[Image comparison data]
########################################
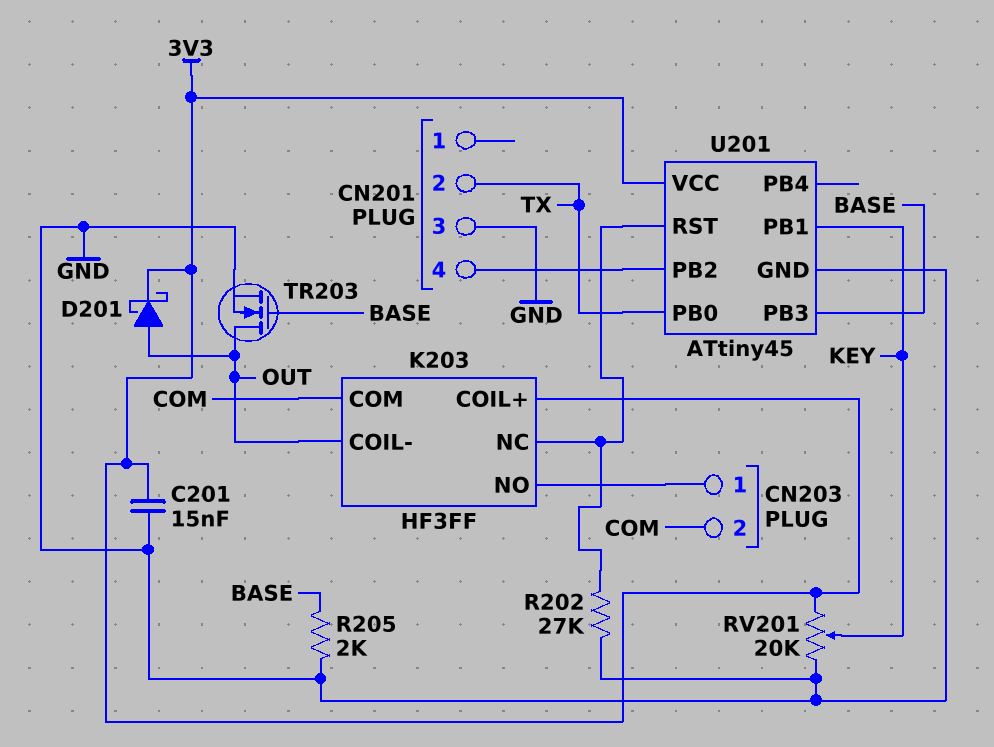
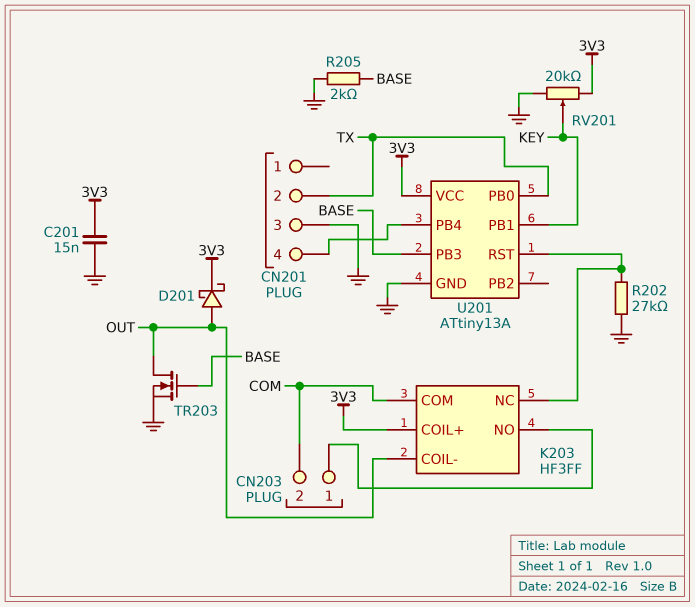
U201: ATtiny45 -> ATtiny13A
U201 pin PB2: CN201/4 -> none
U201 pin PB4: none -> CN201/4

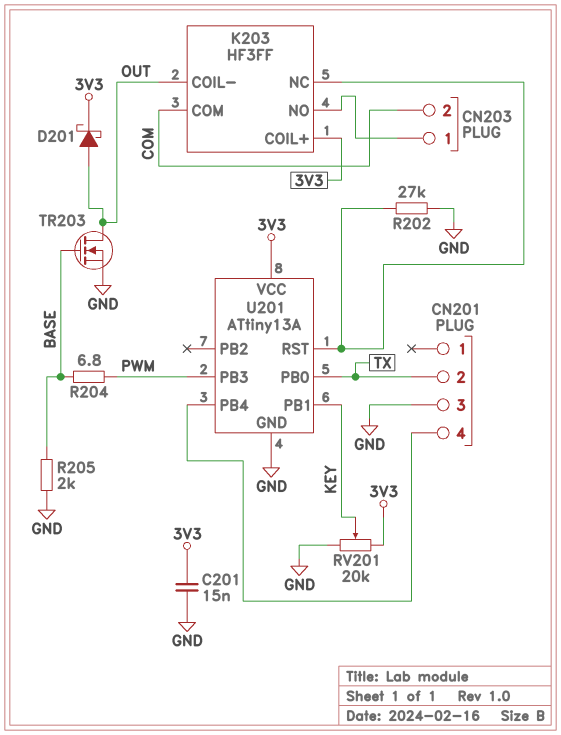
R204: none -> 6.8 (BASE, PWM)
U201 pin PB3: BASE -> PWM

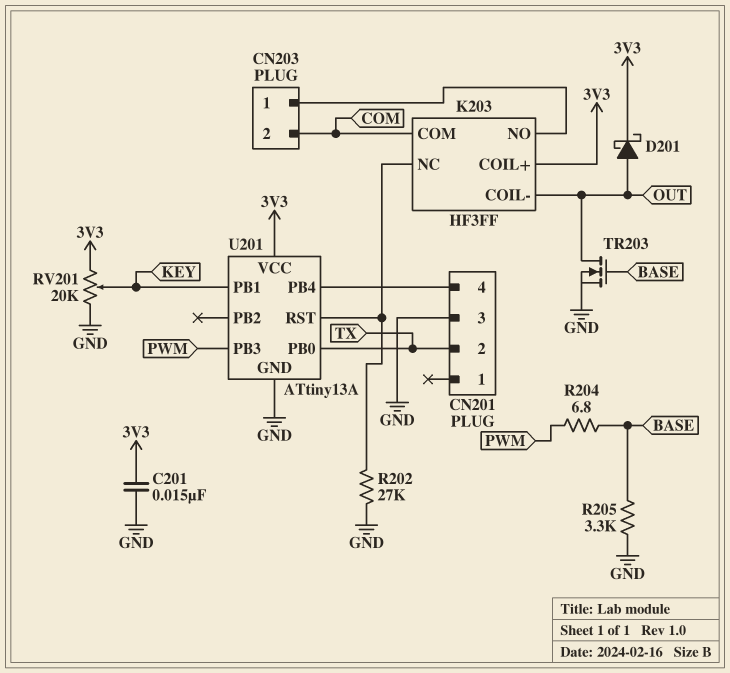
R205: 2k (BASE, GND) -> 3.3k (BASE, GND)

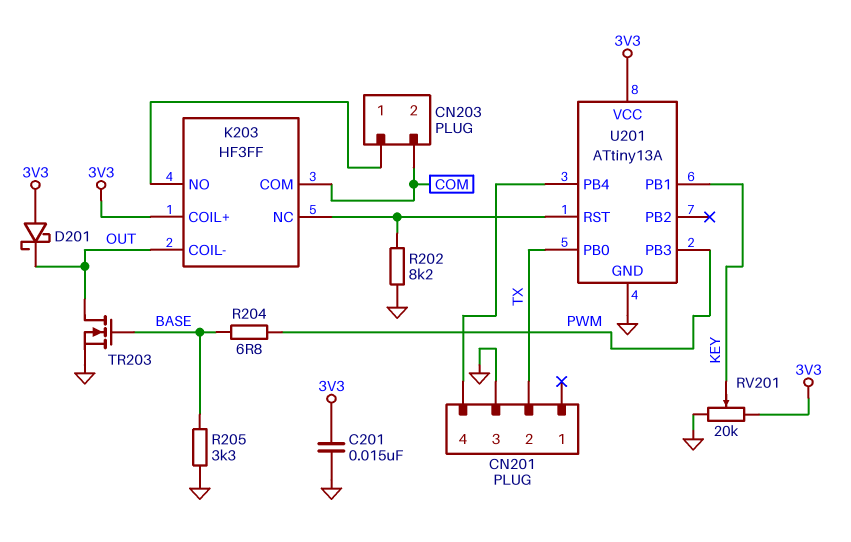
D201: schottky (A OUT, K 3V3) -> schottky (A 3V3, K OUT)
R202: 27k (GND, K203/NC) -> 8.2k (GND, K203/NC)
########################################
• [Work item] Copy out each line of the entries that holds "none".

• [Solution to this task]
U201 pin PB2: CN201/4 -> none
U201 pin PB4: none -> CN201/4
R204: none -> 6.8 (BASE, PWM)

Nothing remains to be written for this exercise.